▶ HOW TO COMPLETE THIS TASK: When you retype the data, keep every word exactly and include none of the pictures.

▶ DATASET CONTENT:
________

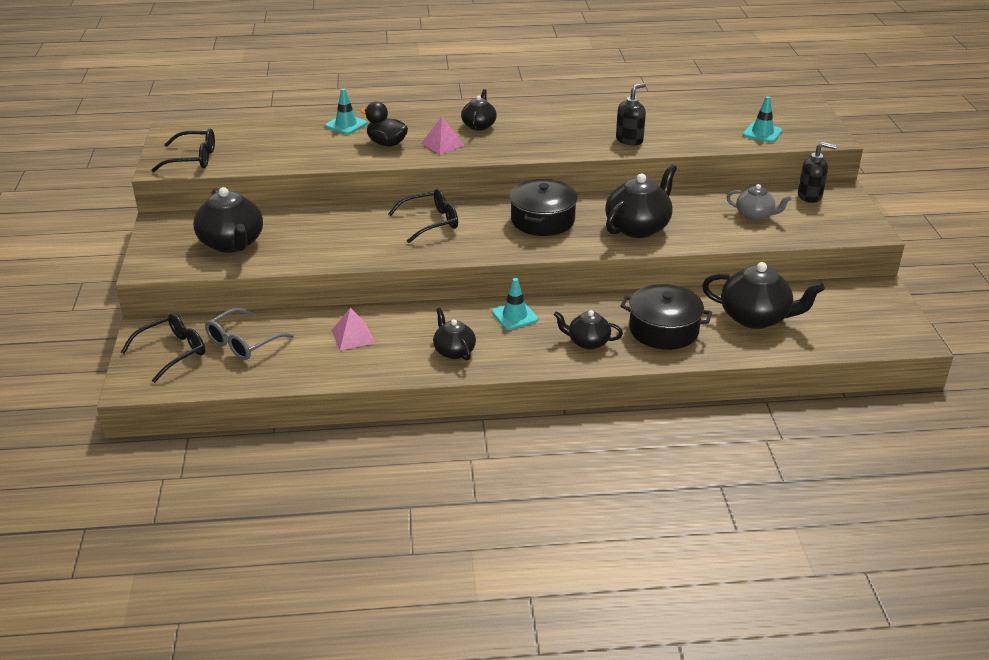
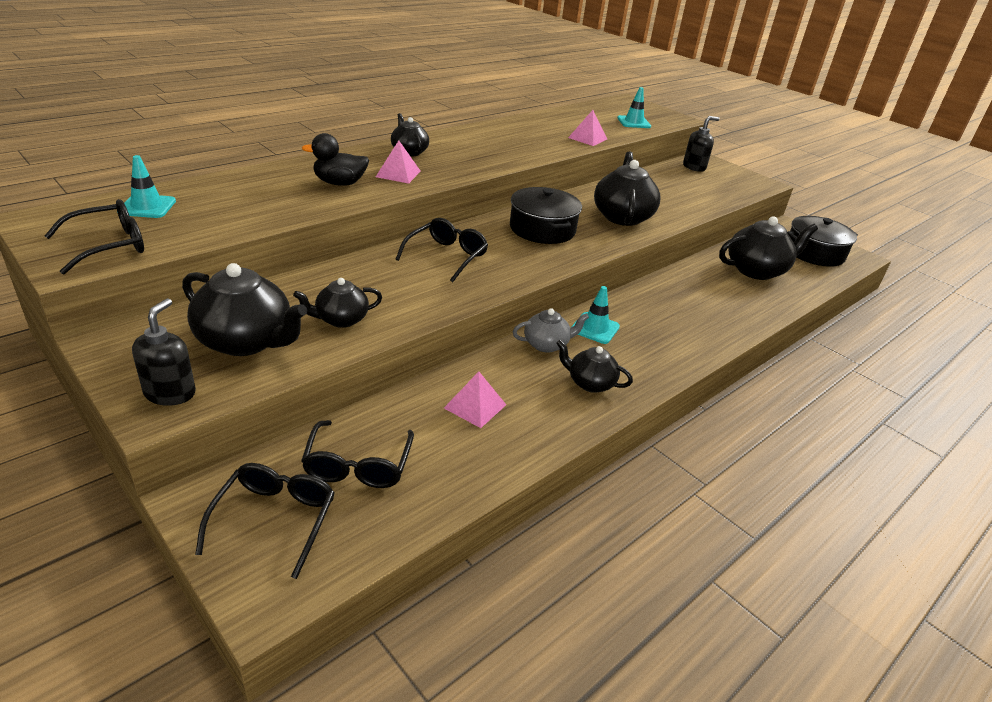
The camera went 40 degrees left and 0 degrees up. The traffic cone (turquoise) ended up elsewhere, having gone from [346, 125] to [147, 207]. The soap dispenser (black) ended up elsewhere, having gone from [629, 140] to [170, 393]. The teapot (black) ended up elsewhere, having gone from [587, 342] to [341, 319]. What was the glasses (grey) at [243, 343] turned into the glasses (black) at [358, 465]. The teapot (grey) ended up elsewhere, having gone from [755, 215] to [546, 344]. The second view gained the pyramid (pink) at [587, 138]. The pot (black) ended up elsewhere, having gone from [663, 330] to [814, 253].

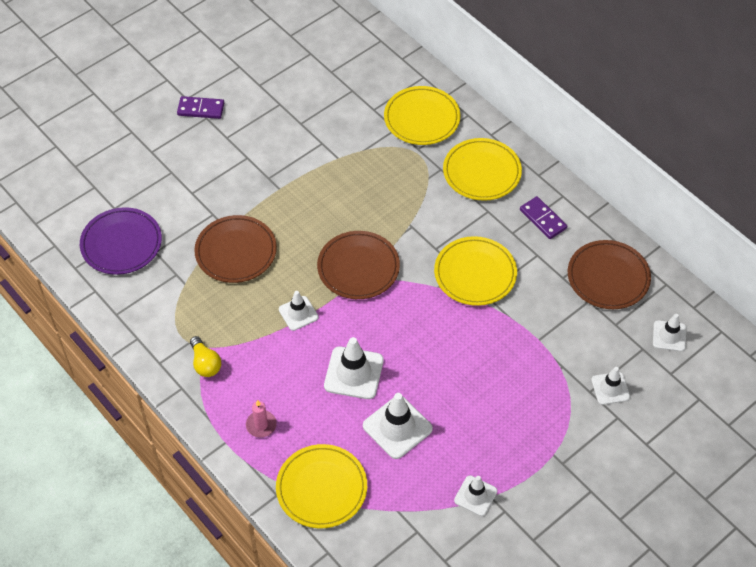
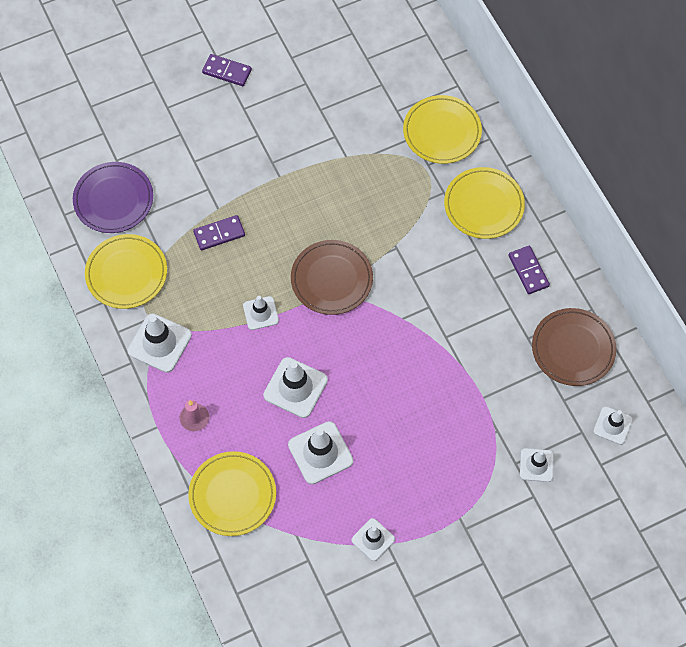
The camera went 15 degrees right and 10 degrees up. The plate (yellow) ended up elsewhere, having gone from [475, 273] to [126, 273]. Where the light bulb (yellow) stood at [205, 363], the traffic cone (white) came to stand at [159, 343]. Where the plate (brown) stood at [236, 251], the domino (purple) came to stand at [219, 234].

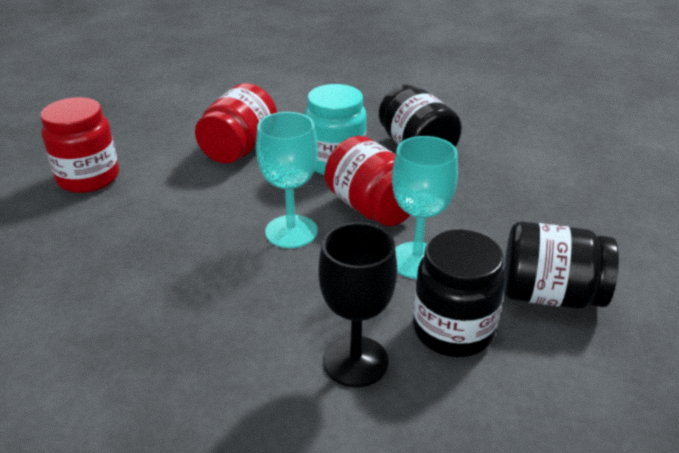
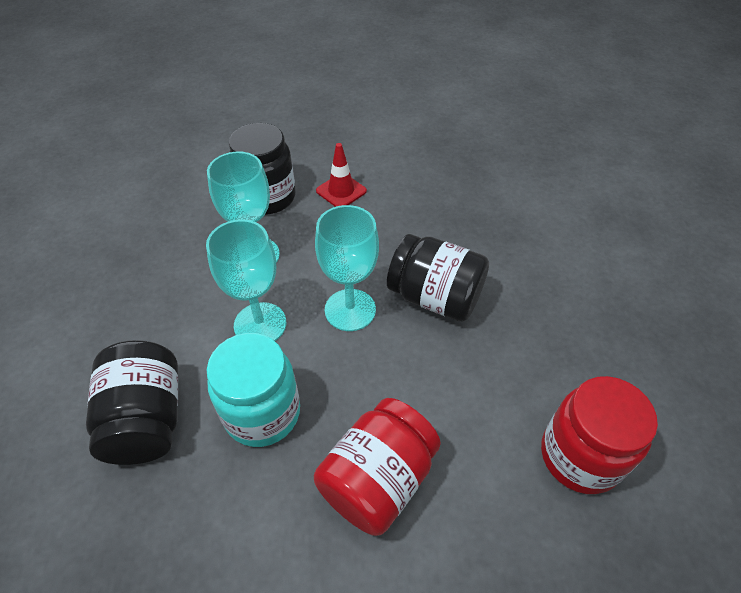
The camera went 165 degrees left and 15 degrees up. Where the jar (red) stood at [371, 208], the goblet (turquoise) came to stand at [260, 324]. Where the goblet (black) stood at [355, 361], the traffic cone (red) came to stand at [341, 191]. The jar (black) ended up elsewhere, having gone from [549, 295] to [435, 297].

________

▶ ANSWER TO THIS EXERCISE:
The camera went 40 degrees left and 0 degrees up. The traffic cone (turquoise) ended up elsewhere, having gone from [346, 125] to [147, 207]. The soap dispenser (black) ended up elsewhere, having gone from [629, 140] to [170, 393]. The teapot (black) ended up elsewhere, having gone from [587, 342] to [341, 319]. What was the glasses (grey) at [243, 343] turned into the glasses (black) at [358, 465]. The teapot (grey) ended up elsewhere, having gone from [755, 215] to [546, 344]. The second view gained the pyramid (pink) at [587, 138]. The pot (black) ended up elsewhere, having gone from [663, 330] to [814, 253].

The camera went 15 degrees right and 10 degrees up. The plate (yellow) ended up elsewhere, having gone from [475, 273] to [126, 273]. Where the light bulb (yellow) stood at [205, 363], the traffic cone (white) came to stand at [159, 343]. Where the plate (brown) stood at [236, 251], the domino (purple) came to stand at [219, 234].

The camera went 165 degrees left and 15 degrees up. Where the jar (red) stood at [371, 208], the goblet (turquoise) came to stand at [260, 324]. Where the goblet (black) stood at [355, 361], the traffic cone (red) came to stand at [341, 191]. The jar (black) ended up elsewhere, having gone from [549, 295] to [435, 297].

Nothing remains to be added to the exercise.